═══ Material provided ═══
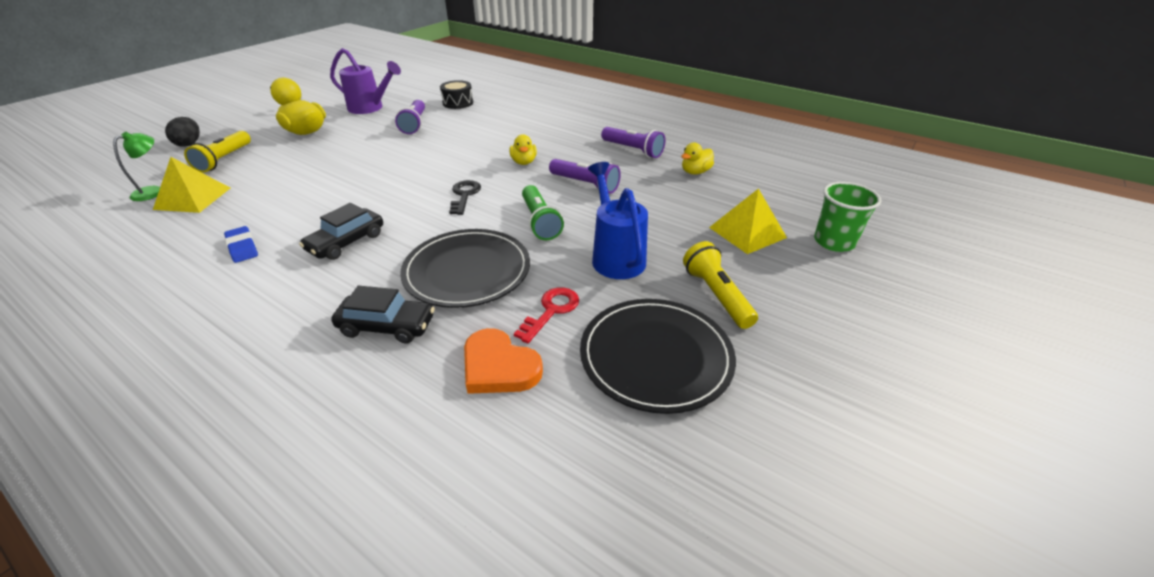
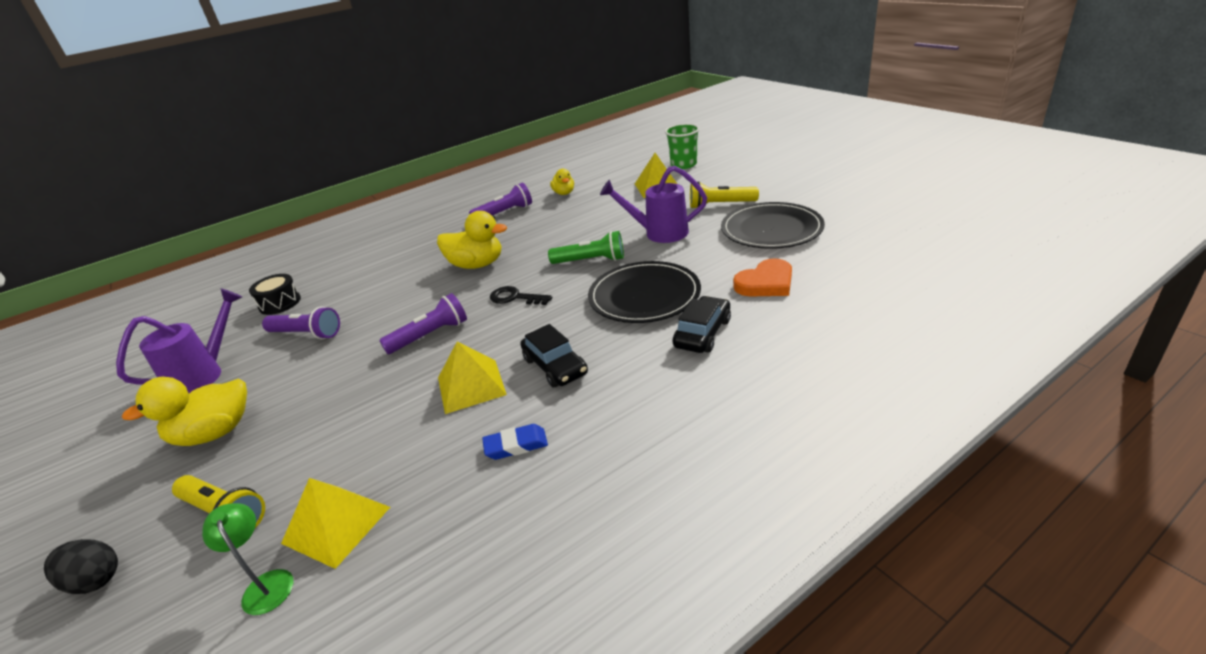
camera: 65 degrees left, 5 degrees down
(329, 208) = (471, 386): none -> yellow pyramid
(524, 162) = (477, 265): yellow duck -> yellow duck, size x1.73
(551, 311) = (713, 261): red key -> none
(585, 184) = (545, 238): purple flashlight -> purple flashlight (430, 335)
(616, 256) = (659, 233): blue watering can -> purple watering can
═══
Aim of the exercise:
Look above for the line containing "(329, 208) = (471, 386): none"; copy from it through the last line, exactly, and nothing more.

Answer for this exercise:
(329, 208) = (471, 386): none -> yellow pyramid
(524, 162) = (477, 265): yellow duck -> yellow duck, size x1.73
(551, 311) = (713, 261): red key -> none
(585, 184) = (545, 238): purple flashlight -> purple flashlight (430, 335)
(616, 256) = (659, 233): blue watering can -> purple watering can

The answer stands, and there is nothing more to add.